REQUIRED ACTION: Leave out the pictures and print the rest of the entries exactly as they stand.

--- DATA FOR REVIEW ---

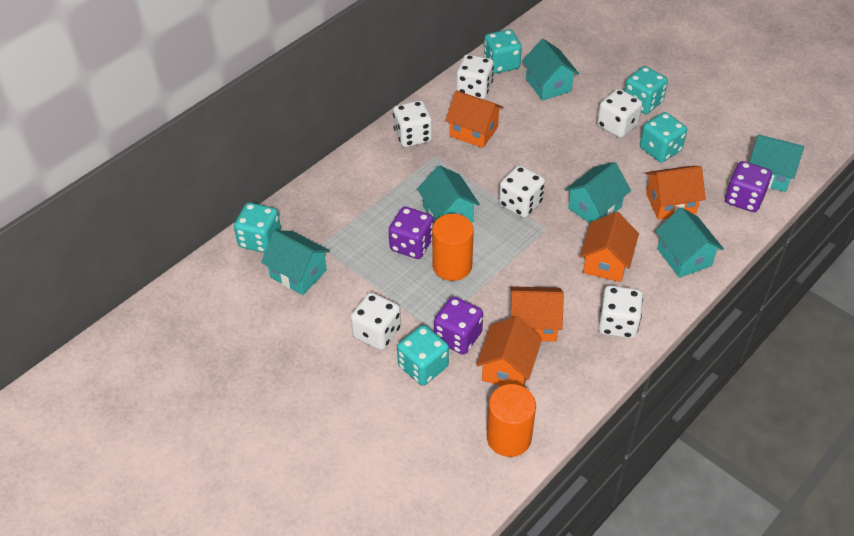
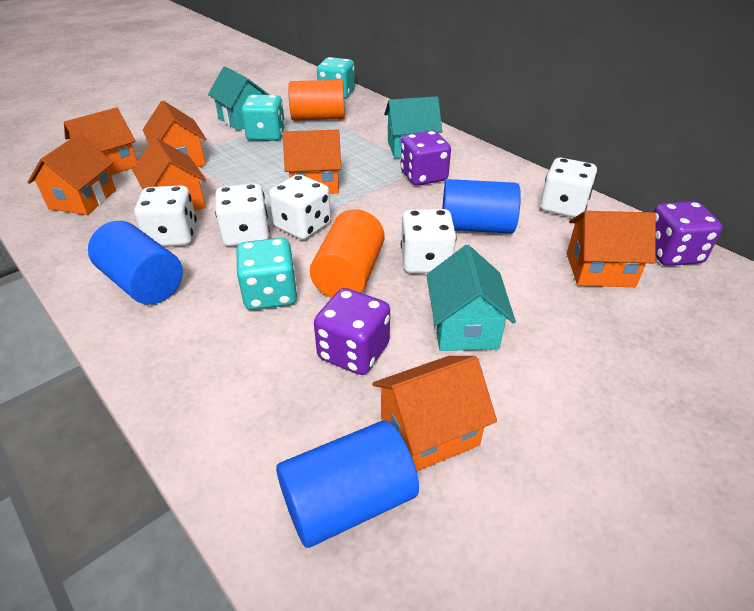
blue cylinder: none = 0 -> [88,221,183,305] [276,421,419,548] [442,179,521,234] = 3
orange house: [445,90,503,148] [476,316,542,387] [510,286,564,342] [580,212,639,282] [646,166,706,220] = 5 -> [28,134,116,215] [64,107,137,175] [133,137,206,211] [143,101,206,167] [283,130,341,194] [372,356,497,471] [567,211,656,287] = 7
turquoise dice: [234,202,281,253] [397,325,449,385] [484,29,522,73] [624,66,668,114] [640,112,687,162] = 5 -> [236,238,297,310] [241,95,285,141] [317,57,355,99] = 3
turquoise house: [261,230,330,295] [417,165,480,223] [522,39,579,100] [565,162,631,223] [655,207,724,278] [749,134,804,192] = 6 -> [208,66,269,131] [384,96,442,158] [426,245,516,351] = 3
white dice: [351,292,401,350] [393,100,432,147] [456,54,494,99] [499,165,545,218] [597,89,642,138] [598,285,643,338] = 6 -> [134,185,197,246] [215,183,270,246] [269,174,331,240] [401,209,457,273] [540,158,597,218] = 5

---

COMPLETED EXERCISE:
blue cylinder: none = 0 -> [88,221,183,305] [276,421,419,548] [442,179,521,234] = 3
orange house: [445,90,503,148] [476,316,542,387] [510,286,564,342] [580,212,639,282] [646,166,706,220] = 5 -> [28,134,116,215] [64,107,137,175] [133,137,206,211] [143,101,206,167] [283,130,341,194] [372,356,497,471] [567,211,656,287] = 7
turquoise dice: [234,202,281,253] [397,325,449,385] [484,29,522,73] [624,66,668,114] [640,112,687,162] = 5 -> [236,238,297,310] [241,95,285,141] [317,57,355,99] = 3
turquoise house: [261,230,330,295] [417,165,480,223] [522,39,579,100] [565,162,631,223] [655,207,724,278] [749,134,804,192] = 6 -> [208,66,269,131] [384,96,442,158] [426,245,516,351] = 3
white dice: [351,292,401,350] [393,100,432,147] [456,54,494,99] [499,165,545,218] [597,89,642,138] [598,285,643,338] = 6 -> [134,185,197,246] [215,183,270,246] [269,174,331,240] [401,209,457,273] [540,158,597,218] = 5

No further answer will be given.